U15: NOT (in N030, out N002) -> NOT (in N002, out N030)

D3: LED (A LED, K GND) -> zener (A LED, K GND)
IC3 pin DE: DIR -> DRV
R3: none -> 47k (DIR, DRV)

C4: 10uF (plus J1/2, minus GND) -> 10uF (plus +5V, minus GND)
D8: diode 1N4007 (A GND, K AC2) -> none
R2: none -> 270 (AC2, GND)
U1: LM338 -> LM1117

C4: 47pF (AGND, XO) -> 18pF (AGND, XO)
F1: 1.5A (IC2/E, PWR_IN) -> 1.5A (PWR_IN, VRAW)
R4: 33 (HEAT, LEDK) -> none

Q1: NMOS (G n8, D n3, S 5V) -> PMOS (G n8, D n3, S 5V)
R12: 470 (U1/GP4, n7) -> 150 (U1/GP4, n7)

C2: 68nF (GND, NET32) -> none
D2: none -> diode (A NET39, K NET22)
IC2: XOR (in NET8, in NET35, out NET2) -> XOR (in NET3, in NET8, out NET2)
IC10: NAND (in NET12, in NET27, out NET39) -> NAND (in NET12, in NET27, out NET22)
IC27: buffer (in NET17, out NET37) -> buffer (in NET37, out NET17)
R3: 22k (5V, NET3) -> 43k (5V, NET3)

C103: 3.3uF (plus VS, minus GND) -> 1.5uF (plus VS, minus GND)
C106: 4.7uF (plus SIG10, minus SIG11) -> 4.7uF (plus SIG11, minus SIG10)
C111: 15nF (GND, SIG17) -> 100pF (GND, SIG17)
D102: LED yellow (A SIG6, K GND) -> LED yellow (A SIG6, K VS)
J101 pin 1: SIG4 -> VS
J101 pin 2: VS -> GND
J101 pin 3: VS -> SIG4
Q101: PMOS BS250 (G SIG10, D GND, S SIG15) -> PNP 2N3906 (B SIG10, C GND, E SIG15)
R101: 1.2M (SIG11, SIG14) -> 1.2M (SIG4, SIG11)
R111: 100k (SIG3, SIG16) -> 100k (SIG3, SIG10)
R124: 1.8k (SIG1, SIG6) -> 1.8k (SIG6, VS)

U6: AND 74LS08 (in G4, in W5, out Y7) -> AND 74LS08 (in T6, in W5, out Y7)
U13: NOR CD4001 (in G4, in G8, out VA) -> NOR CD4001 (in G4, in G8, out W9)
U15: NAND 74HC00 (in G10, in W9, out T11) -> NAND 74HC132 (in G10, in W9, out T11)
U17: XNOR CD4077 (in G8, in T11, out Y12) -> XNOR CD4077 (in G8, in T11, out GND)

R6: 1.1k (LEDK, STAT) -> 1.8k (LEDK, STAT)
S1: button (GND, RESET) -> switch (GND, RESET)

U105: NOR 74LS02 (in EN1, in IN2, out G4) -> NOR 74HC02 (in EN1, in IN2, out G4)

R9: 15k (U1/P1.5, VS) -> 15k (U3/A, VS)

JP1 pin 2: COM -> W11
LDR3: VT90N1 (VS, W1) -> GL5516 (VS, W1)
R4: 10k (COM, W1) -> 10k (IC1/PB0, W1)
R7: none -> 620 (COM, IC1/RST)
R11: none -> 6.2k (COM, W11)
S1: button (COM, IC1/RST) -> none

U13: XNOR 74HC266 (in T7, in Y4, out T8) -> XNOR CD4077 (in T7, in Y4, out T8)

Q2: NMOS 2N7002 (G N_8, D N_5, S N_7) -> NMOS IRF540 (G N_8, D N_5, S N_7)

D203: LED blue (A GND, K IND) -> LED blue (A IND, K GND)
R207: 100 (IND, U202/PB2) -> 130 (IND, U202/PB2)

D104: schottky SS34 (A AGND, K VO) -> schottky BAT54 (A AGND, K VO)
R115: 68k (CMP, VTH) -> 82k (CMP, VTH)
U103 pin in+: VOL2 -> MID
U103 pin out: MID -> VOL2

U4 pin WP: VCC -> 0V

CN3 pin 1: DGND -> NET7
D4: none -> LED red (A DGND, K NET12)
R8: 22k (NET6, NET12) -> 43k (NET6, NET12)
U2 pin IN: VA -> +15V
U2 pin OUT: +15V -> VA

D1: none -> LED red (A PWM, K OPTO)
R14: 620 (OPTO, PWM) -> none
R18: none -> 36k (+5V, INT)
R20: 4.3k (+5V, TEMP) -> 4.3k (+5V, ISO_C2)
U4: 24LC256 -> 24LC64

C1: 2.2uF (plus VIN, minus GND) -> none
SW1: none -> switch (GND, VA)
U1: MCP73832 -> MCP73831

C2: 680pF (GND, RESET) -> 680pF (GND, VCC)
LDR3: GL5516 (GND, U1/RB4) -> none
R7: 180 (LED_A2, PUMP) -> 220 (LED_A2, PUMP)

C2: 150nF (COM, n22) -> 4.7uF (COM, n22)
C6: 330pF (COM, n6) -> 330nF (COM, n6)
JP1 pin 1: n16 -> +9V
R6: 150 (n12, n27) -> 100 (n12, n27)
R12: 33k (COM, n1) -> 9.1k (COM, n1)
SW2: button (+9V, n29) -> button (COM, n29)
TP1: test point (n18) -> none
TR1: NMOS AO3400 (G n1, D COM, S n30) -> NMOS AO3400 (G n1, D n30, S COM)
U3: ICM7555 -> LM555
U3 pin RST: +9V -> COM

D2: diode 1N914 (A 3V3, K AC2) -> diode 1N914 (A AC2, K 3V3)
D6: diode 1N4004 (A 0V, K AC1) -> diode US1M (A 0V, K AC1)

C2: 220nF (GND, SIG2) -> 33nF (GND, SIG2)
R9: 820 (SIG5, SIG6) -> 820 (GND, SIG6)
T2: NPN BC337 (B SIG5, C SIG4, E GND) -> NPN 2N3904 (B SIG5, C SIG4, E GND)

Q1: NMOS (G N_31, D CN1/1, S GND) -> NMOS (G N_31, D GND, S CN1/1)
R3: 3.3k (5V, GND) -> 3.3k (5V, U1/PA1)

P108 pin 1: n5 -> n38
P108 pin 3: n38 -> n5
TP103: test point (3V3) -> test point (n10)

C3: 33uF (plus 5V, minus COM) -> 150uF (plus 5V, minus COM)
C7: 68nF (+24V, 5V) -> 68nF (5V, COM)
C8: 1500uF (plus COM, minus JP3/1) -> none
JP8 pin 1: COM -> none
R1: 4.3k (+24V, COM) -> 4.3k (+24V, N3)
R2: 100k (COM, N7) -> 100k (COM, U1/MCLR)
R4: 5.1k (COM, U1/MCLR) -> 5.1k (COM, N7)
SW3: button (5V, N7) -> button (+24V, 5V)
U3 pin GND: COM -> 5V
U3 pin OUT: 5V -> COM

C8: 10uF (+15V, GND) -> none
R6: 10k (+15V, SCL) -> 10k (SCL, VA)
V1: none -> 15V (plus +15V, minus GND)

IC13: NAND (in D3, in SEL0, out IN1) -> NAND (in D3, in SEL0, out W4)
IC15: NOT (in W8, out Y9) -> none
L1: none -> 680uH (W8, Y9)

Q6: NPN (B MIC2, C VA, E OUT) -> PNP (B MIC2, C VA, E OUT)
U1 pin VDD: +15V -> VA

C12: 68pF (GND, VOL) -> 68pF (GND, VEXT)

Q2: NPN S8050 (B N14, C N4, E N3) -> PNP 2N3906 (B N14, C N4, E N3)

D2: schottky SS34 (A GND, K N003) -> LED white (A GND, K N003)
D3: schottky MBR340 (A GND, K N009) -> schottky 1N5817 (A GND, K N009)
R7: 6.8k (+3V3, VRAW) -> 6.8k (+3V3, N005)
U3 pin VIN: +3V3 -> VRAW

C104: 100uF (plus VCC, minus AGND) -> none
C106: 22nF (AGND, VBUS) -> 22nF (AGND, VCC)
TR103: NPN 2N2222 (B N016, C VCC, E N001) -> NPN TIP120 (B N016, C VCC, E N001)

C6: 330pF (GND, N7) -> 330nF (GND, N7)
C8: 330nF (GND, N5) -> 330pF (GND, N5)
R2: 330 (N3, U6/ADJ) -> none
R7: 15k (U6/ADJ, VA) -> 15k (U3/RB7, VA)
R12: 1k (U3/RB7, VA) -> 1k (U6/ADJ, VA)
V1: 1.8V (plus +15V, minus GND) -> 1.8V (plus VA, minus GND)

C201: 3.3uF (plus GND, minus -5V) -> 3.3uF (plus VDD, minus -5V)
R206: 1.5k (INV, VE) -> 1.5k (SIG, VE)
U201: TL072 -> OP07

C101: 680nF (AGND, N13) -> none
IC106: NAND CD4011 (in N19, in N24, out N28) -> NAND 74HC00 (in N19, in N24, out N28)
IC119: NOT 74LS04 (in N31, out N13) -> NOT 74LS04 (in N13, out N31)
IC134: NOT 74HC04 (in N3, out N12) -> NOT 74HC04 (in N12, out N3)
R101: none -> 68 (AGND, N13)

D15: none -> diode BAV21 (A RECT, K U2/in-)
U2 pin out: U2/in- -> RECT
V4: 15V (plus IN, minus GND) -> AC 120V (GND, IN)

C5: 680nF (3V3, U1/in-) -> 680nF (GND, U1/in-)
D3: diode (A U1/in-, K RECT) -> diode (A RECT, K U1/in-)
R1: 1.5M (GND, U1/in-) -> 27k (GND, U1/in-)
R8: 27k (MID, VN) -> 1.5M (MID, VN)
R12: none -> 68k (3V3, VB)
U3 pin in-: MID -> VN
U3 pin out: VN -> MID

************

* Requirement: Among the lines of the listing above, tally the ones holding the string "XNOR" and give that count alone.

* Solution to the problem: 2